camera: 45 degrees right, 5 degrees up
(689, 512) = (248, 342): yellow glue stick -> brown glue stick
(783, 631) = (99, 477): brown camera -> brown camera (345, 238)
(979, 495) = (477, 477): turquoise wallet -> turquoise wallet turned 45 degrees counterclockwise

◆ ◆ ◆

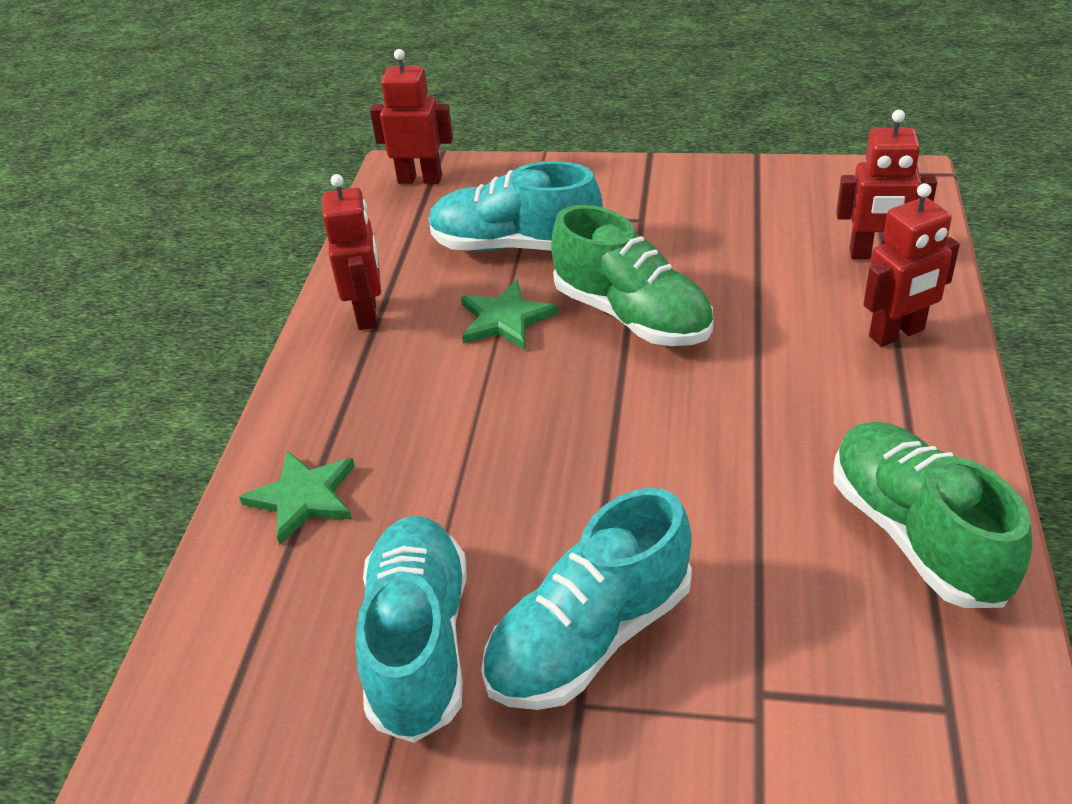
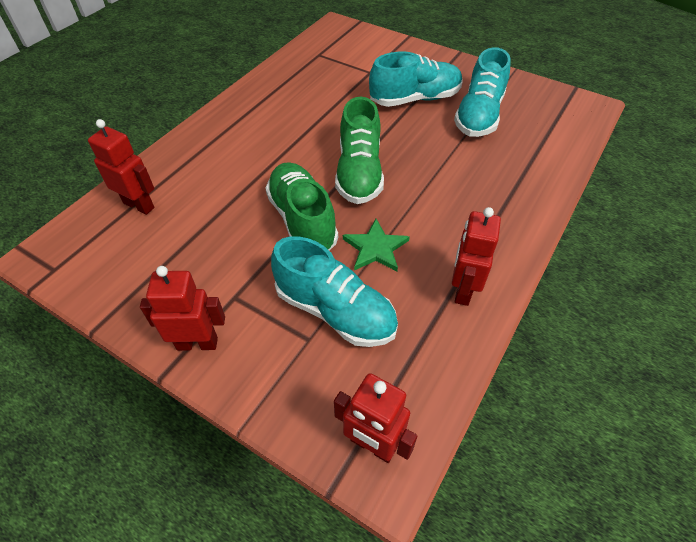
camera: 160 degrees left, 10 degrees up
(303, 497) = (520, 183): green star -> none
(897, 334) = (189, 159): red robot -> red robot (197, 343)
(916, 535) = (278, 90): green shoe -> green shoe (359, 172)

◆ ◆ ◆

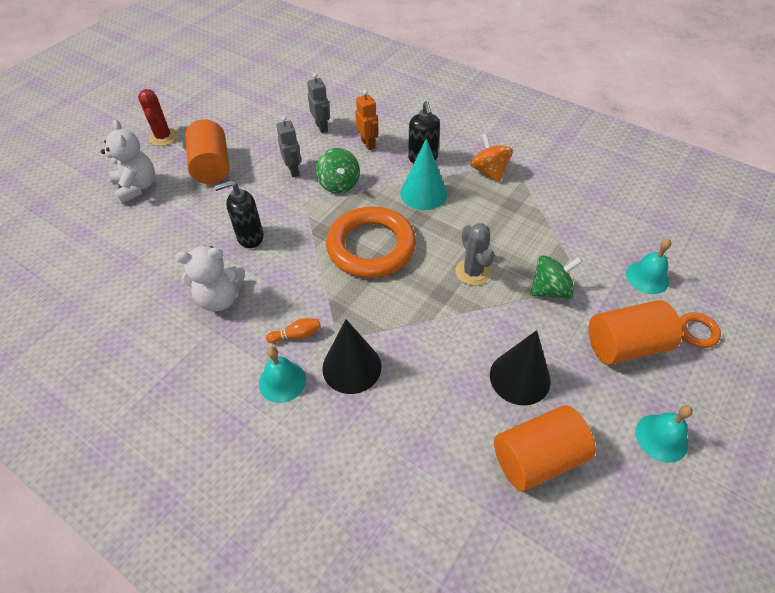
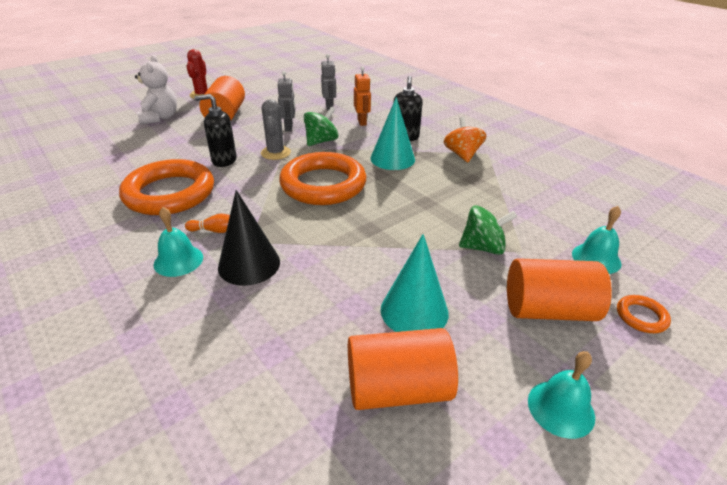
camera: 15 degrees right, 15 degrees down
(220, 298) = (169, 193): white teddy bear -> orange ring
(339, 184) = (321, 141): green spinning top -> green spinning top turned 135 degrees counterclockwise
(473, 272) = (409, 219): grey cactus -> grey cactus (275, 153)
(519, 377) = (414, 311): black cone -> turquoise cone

◆ ◆ ◆

→ **Your goal**:
Taking the entries above, write out exactly the lines starting with the line containing "camera: 15 degrees right, 15 degrees down" and going on through the line containing "(519, 377) = (414, 311): black", both included, and nothing else.

→ **Answer section**:
camera: 15 degrees right, 15 degrees down
(220, 298) = (169, 193): white teddy bear -> orange ring
(339, 184) = (321, 141): green spinning top -> green spinning top turned 135 degrees counterclockwise
(473, 272) = (409, 219): grey cactus -> grey cactus (275, 153)
(519, 377) = (414, 311): black cone -> turquoise cone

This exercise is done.